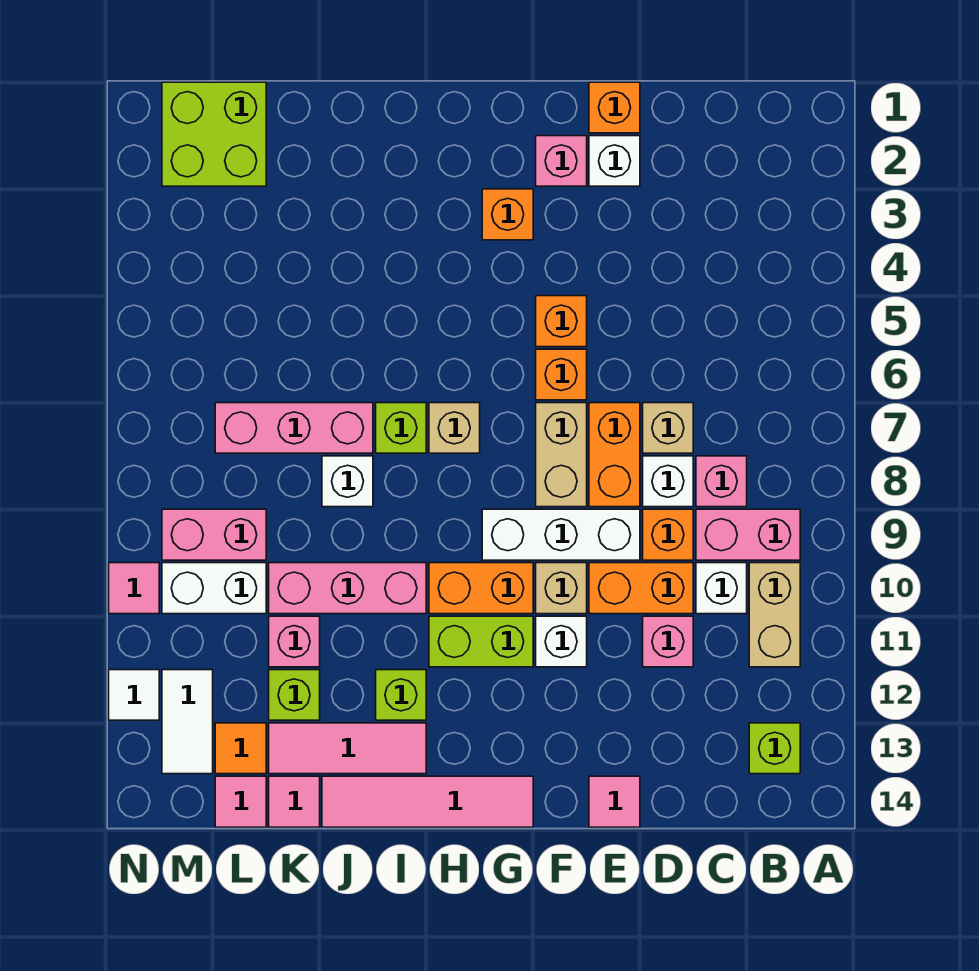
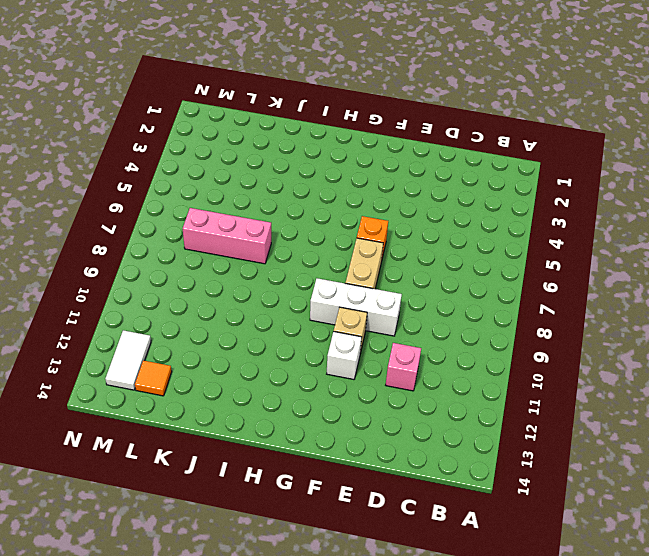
none -> pink 1x2 brick [696,509,800,560]
none -> tan 1x2 brick [749,563,800,667]
none -> lime 1x1 brick [749,723,800,774]
none -> pink 1x1 brick [696,456,747,507]

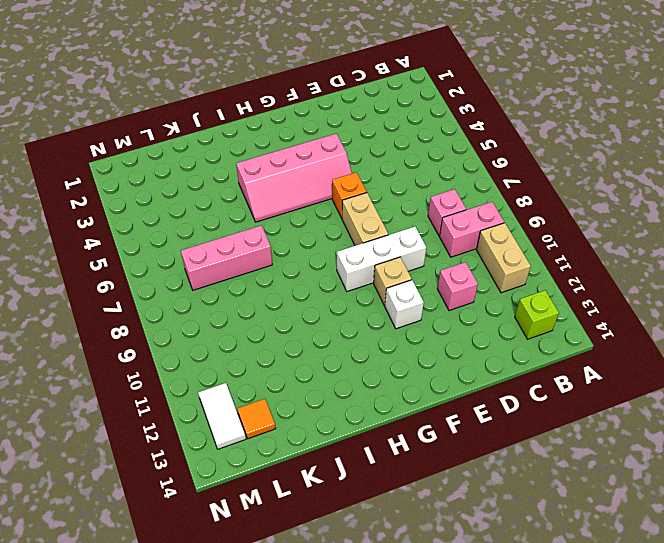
pink 2x4 slope [236,133,352,222] -> orange 1x1 brick [536,296,587,347]
none -> white 1x1 brick [696,563,747,614]
none -> tan 1x1 brick [643,403,693,453]
none -> white 1x1 brick [643,456,693,507]
none -> orange 1x1 brick [643,509,693,560]

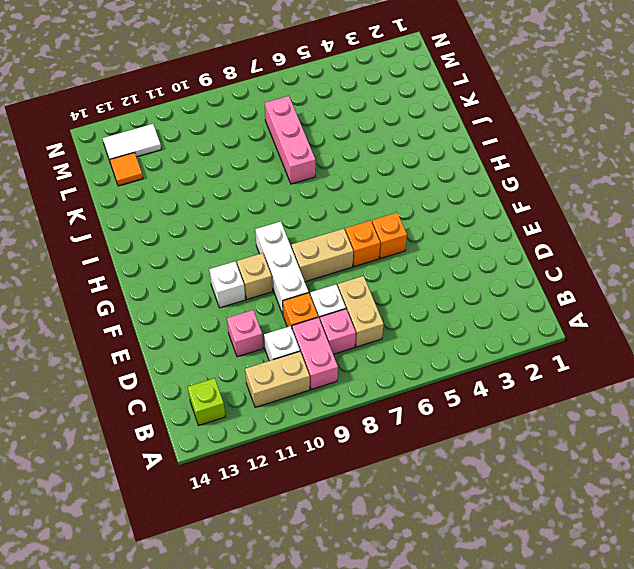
tan 1x2 brick [338,276,384,347] -> tan 1x1 brick [643,403,693,453]
none -> orange 1x2 brick [589,563,693,614]
none -> orange 1x1 brick [589,82,640,133]
none -> white 1x1 brick [589,136,640,186]
none -> orange 1x2 brick [589,403,640,507]

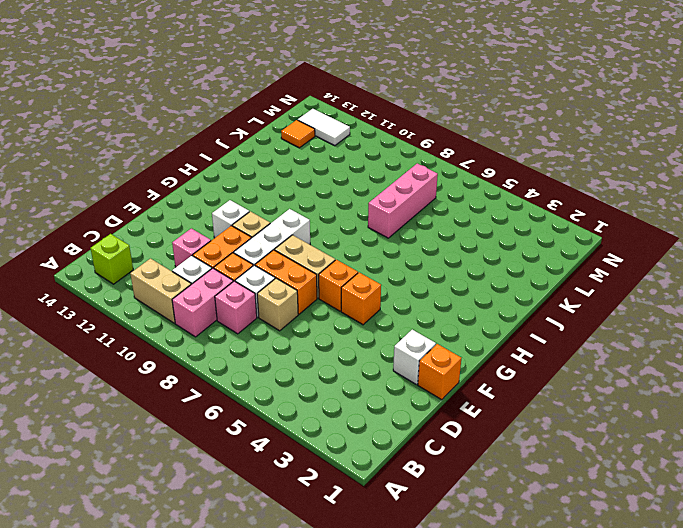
none -> pink 1x1 tile [589,776,640,827]
none -> pink 1x1 brick [536,136,587,186]
none -> orange 1x1 brick [482,189,533,240]
none -> orange 1x2 brick [429,563,533,614]

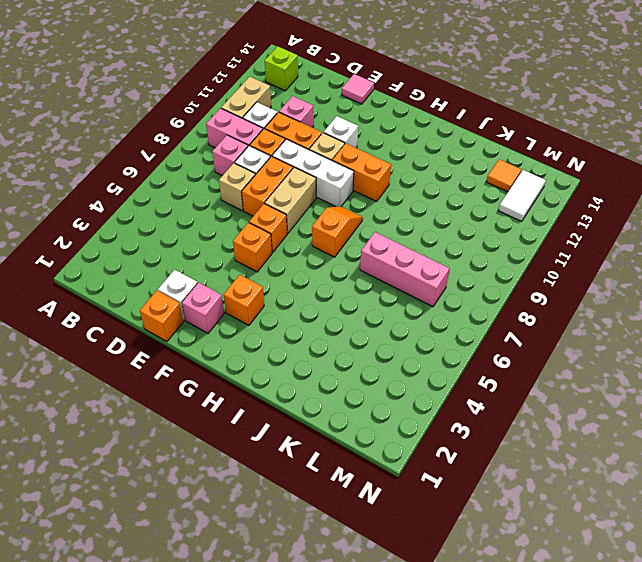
orange 1x2 slope [312,206,363,257] -> tan 1x1 brick [429,403,480,453]
none -> lime 1x2 brick [429,616,533,667]
none -> pink 1x4 tile [322,776,533,827]
none -> lime 1x1 brick [376,403,426,453]
none -> pink 1x3 brick [269,563,426,614]

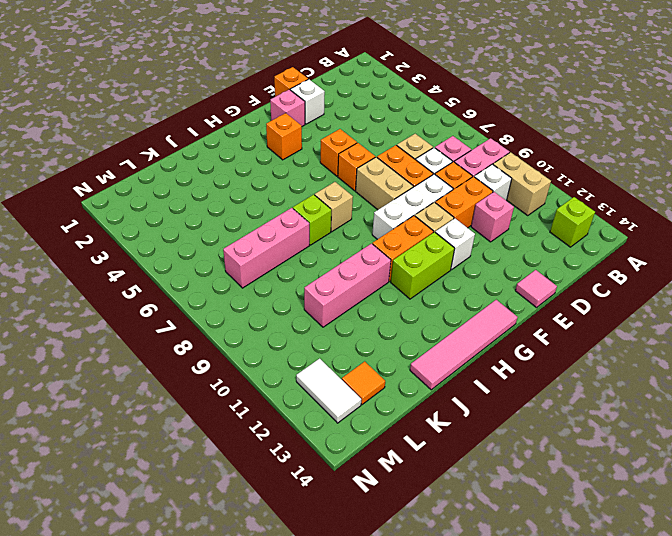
none -> lime 1x1 brick [376,670,426,720]
none -> pink 1x3 tile [269,723,426,774]
none -> white 1x1 brick [322,456,373,507]
none -> pink 1x1 brick [269,616,320,667]

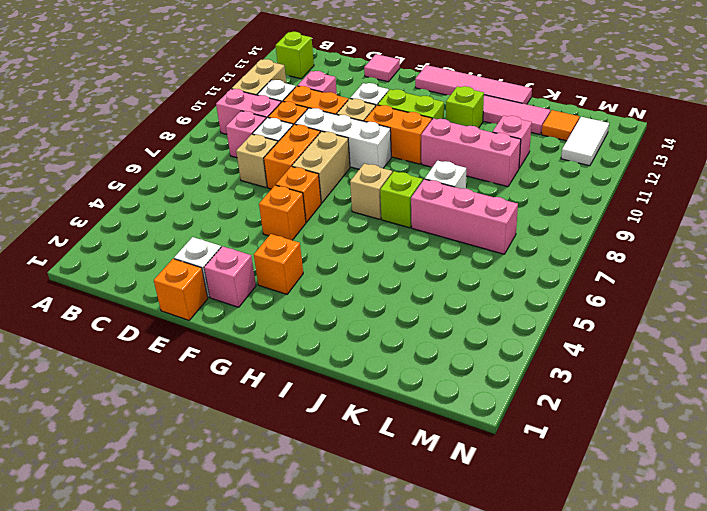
none -> lime 1x1 brick [269,670,320,720]
none -> pink 1x1 tile [269,776,320,827]
none -> lime 2x2 brick [162,82,266,186]
none -> pink 1x2 brick [162,509,266,560]

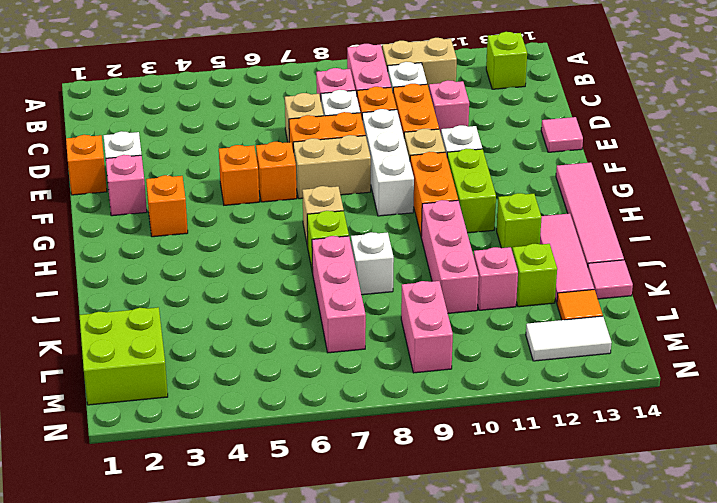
none -> white 1x2 brick [162,563,266,614]
none -> pink 1x1 tile [215,776,266,827]
none -> pink 1x1 tile [109,563,159,614]
none -> white 1x1 tile [109,670,159,720]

EXERCISE REQUIREMENTS –
Above are the records; please give again, exactly and in full, only the lines that run from the line with "none -> orange 1x2 brick [589,563,693,614]" through the line with "none -> white 1x1 brick [322,456,373,507]", with no pictures.

RESPONSE TO THE EXERCISE –
none -> orange 1x2 brick [589,563,693,614]
none -> orange 1x1 brick [589,82,640,133]
none -> white 1x1 brick [589,136,640,186]
none -> orange 1x2 brick [589,403,640,507]

none -> pink 1x1 tile [589,776,640,827]
none -> pink 1x1 brick [536,136,587,186]
none -> orange 1x1 brick [482,189,533,240]
none -> orange 1x2 brick [429,563,533,614]

orange 1x2 slope [312,206,363,257] -> tan 1x1 brick [429,403,480,453]
none -> lime 1x2 brick [429,616,533,667]
none -> pink 1x4 tile [322,776,533,827]
none -> lime 1x1 brick [376,403,426,453]
none -> pink 1x3 brick [269,563,426,614]

none -> lime 1x1 brick [376,670,426,720]
none -> pink 1x3 tile [269,723,426,774]
none -> white 1x1 brick [322,456,373,507]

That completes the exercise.